EXERCISE DIRECTIONS
Look through the listing and locate every line containing the word "left"; copy those lines.

EXCERPTED DATA
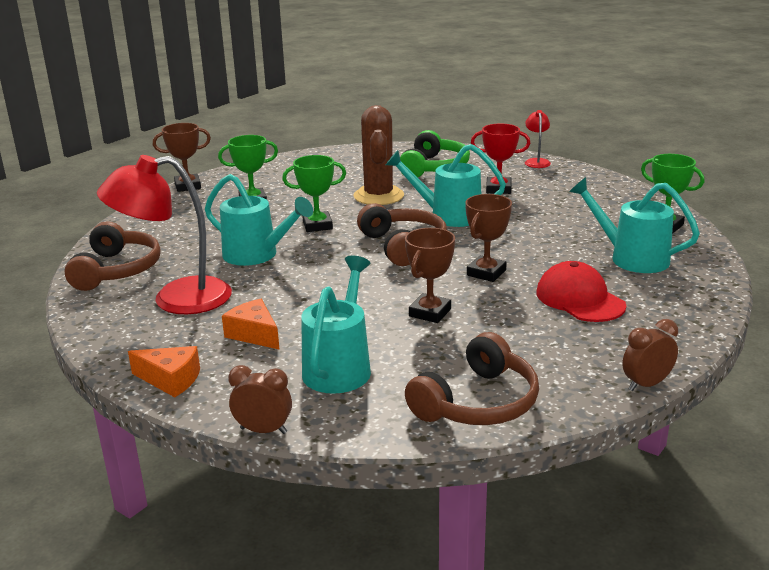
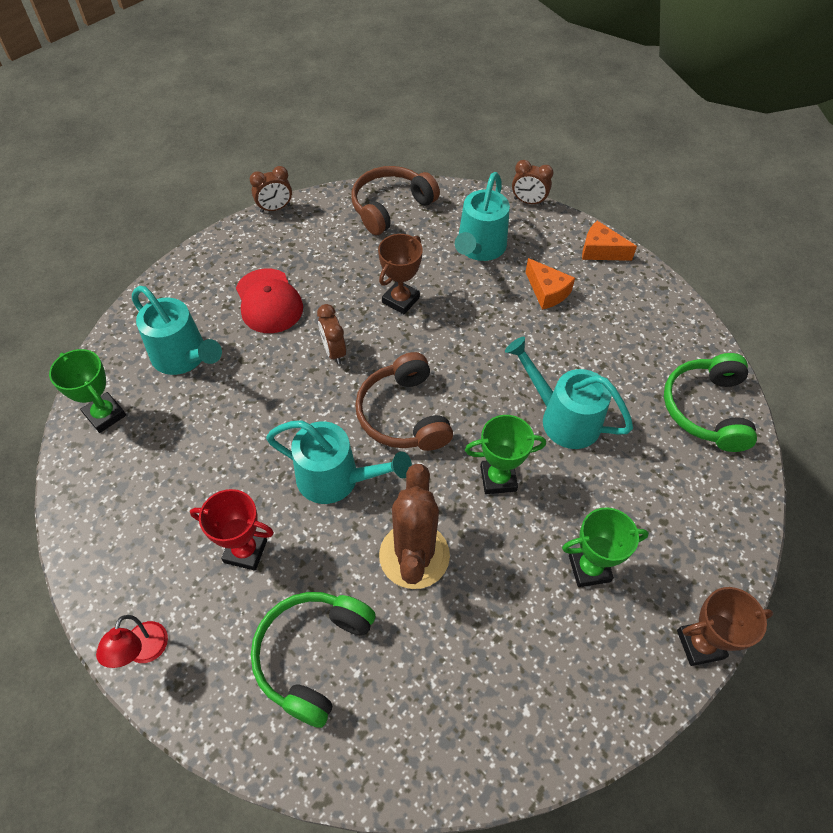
camera: 175 degrees left, 30 degrees up
(117, 270) = (706, 409): brown headphones -> green headphones
(176, 299) = (627, 349): red lamp -> none
(486, 273) = (334, 351): brown trophy -> brown clock

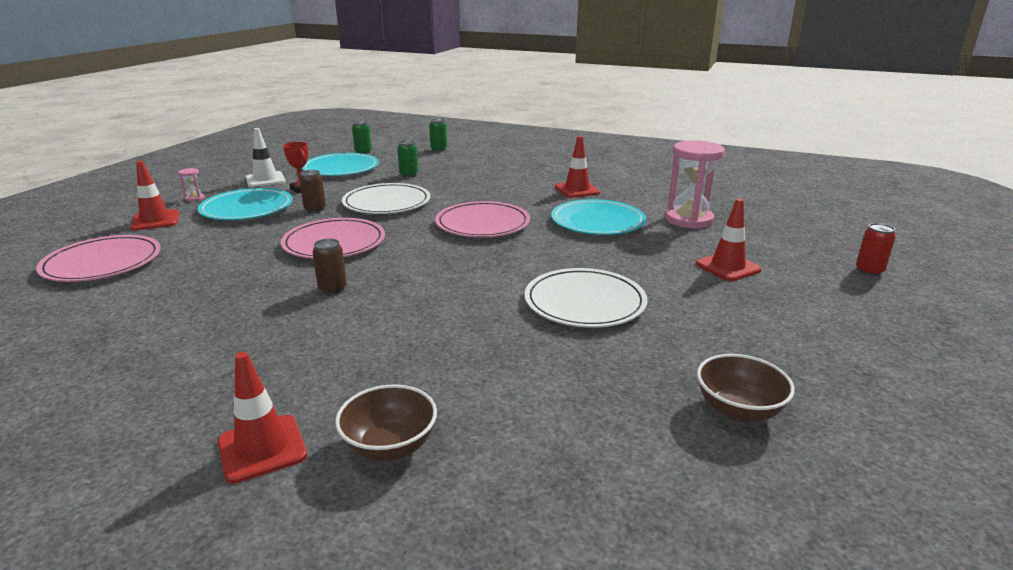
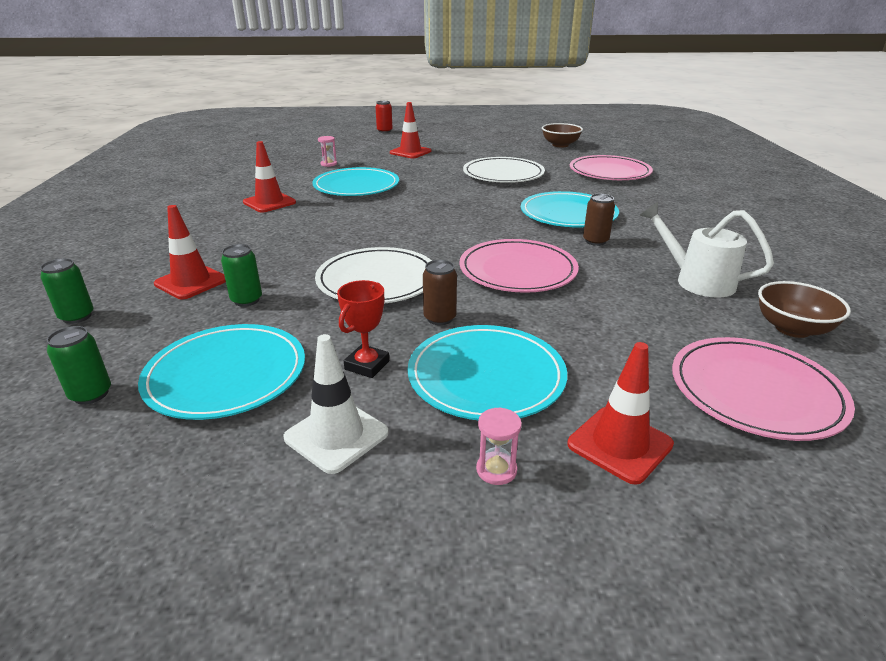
camera: 115 degrees left, 5 degrees up
(203, 303) = (696, 281): none -> white watering can
(262, 448) = (743, 207): red traffic cone -> red traffic cone (191, 282)
(390, 446) = (690, 186): brown bowl -> brown bowl (792, 329)
(409, 299) = (568, 214): none -> turquoise plate
(482, 224) = (400, 221): pink plate -> pink plate (609, 172)
(688, 220) = (328, 164): pink hourglass -> pink hourglass, size x0.42

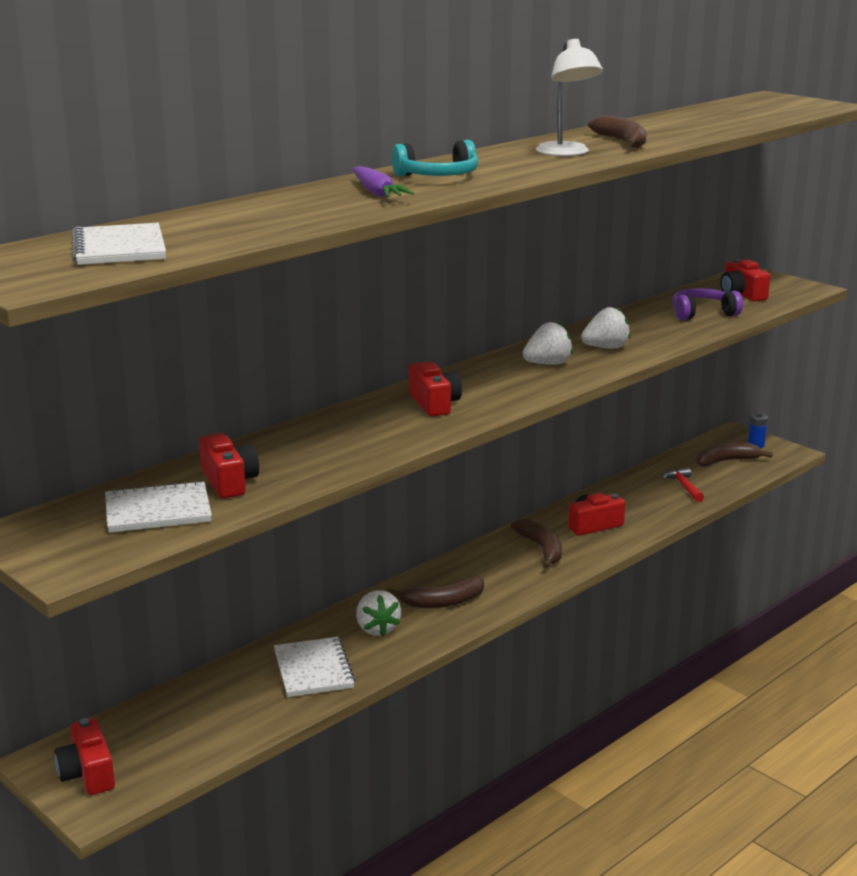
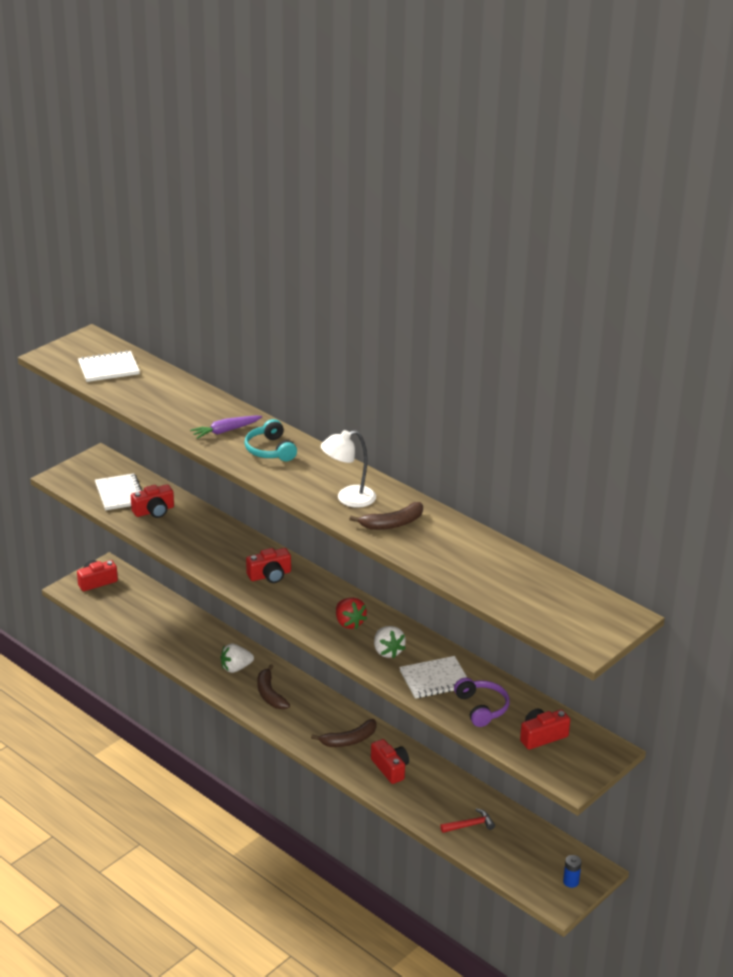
camera: 85 degrees right, 10 degrees up
(313, 669) = (189, 646): white notebook -> white notebook (434, 679)
(548, 364) = (349, 623): white strawberry -> red strawberry
(726, 461) = (528, 857): brown banana -> none

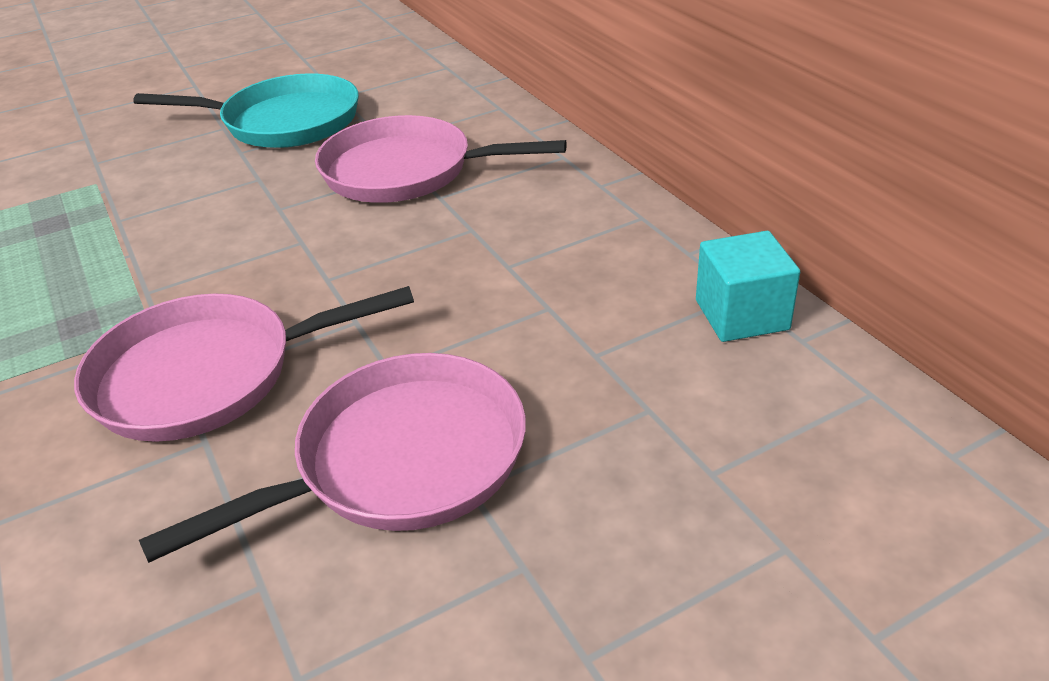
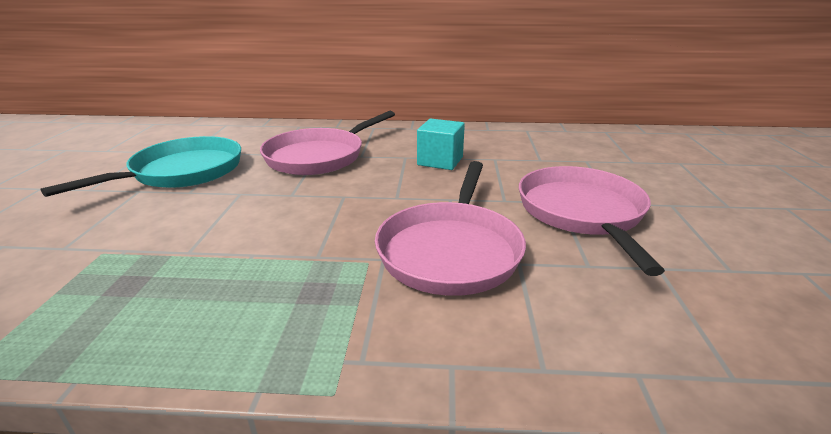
camera: 60 degrees left, 10 degrees down
(741, 315) = (540, 133): turquoise cube -> turquoise cube (440, 161)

RESPONSE TO THIS TASK
camera: 175 degrees left, 30 degrees up
camera: 115 degrees left, 5 degrees up
camera: 60 degrees left, 10 degrees down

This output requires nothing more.